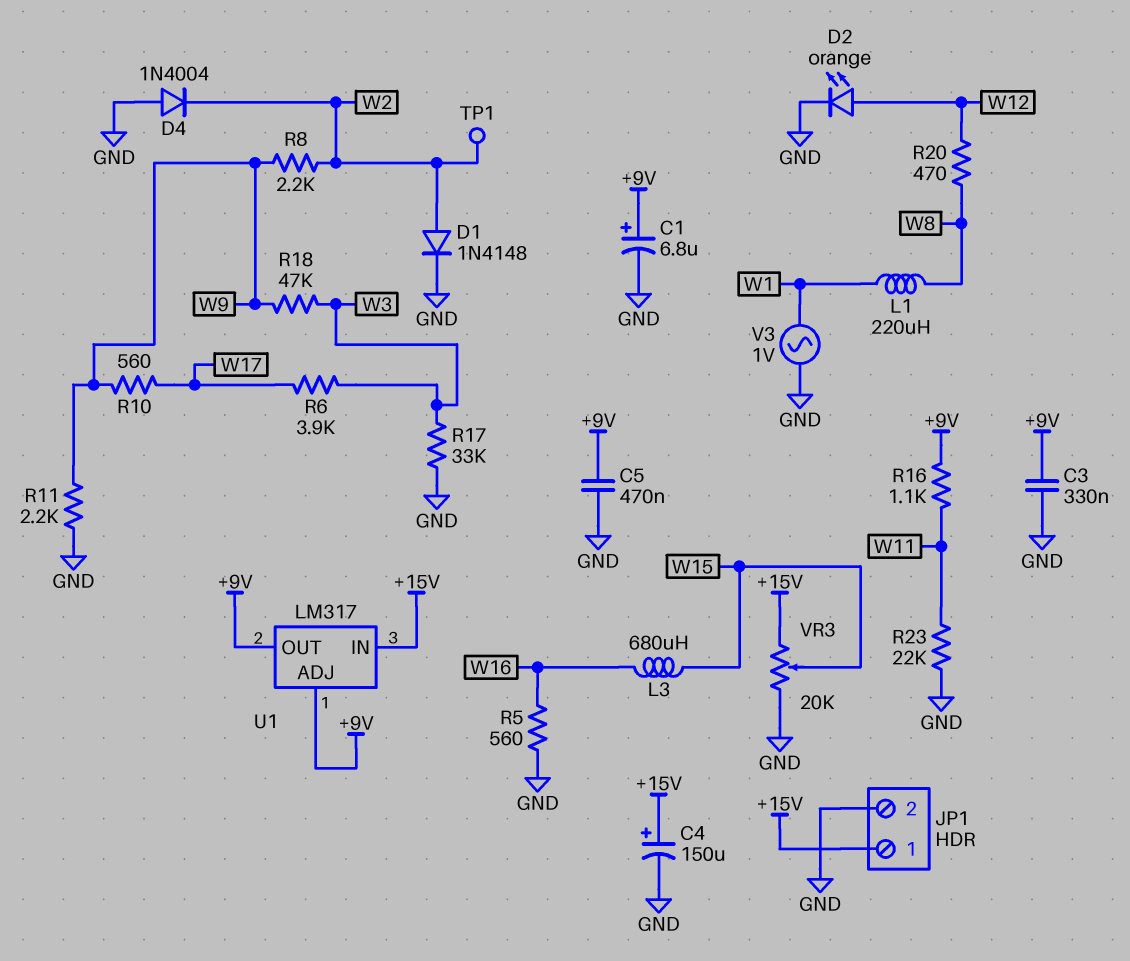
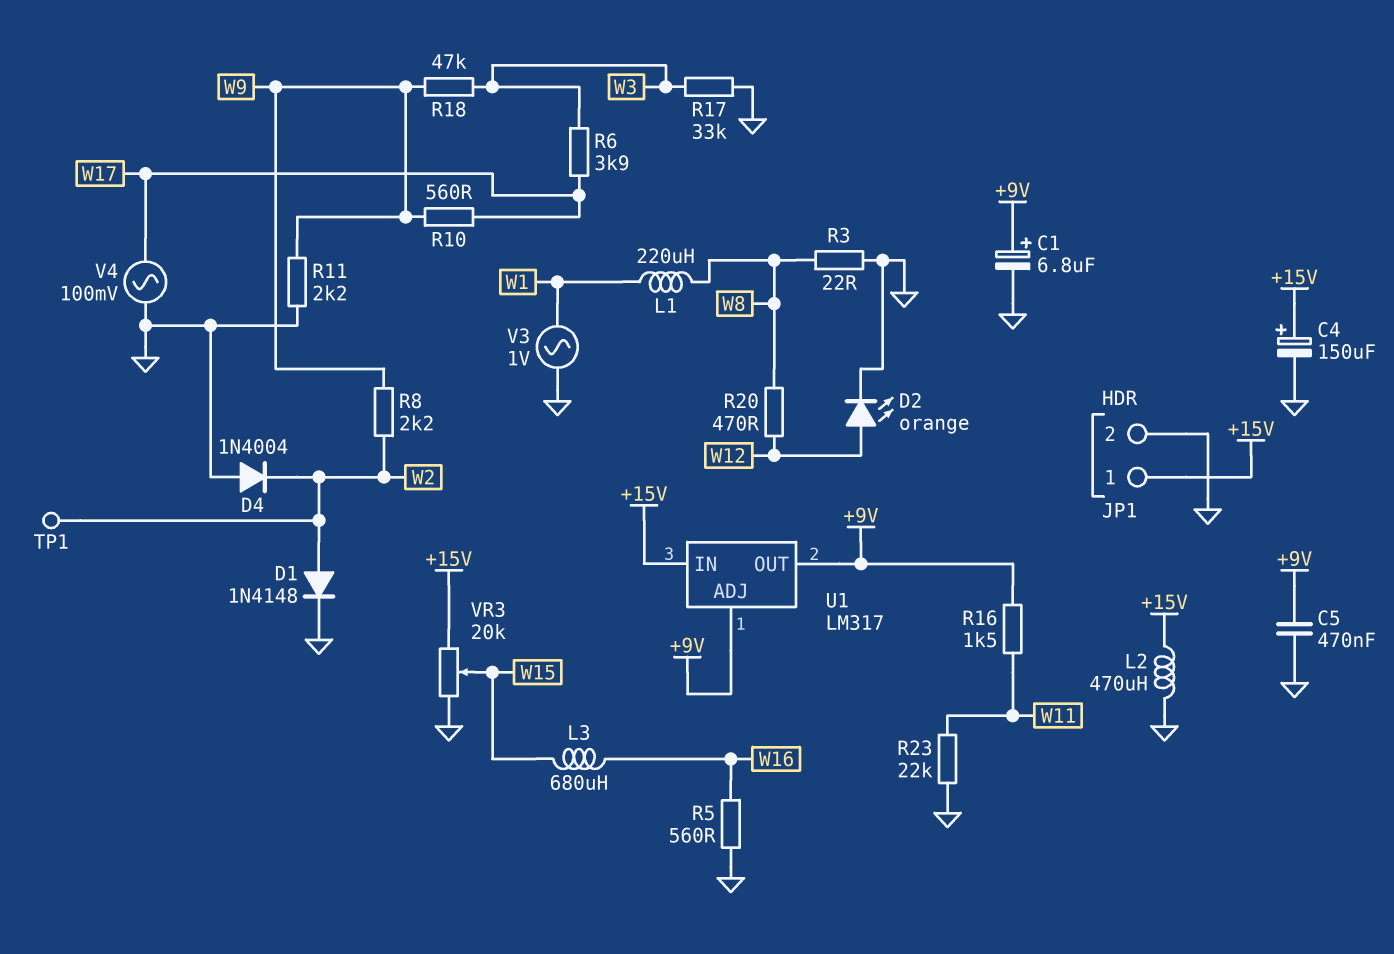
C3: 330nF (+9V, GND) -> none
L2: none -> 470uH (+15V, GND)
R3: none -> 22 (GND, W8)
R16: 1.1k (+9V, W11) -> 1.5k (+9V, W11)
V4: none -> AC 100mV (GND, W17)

■ Assignment:
In transcribing the lines above, omit the images and keep all else exact.

■ Exercise answer:
C3: 330nF (+9V, GND) -> none
L2: none -> 470uH (+15V, GND)
R3: none -> 22 (GND, W8)
R16: 1.1k (+9V, W11) -> 1.5k (+9V, W11)
V4: none -> AC 100mV (GND, W17)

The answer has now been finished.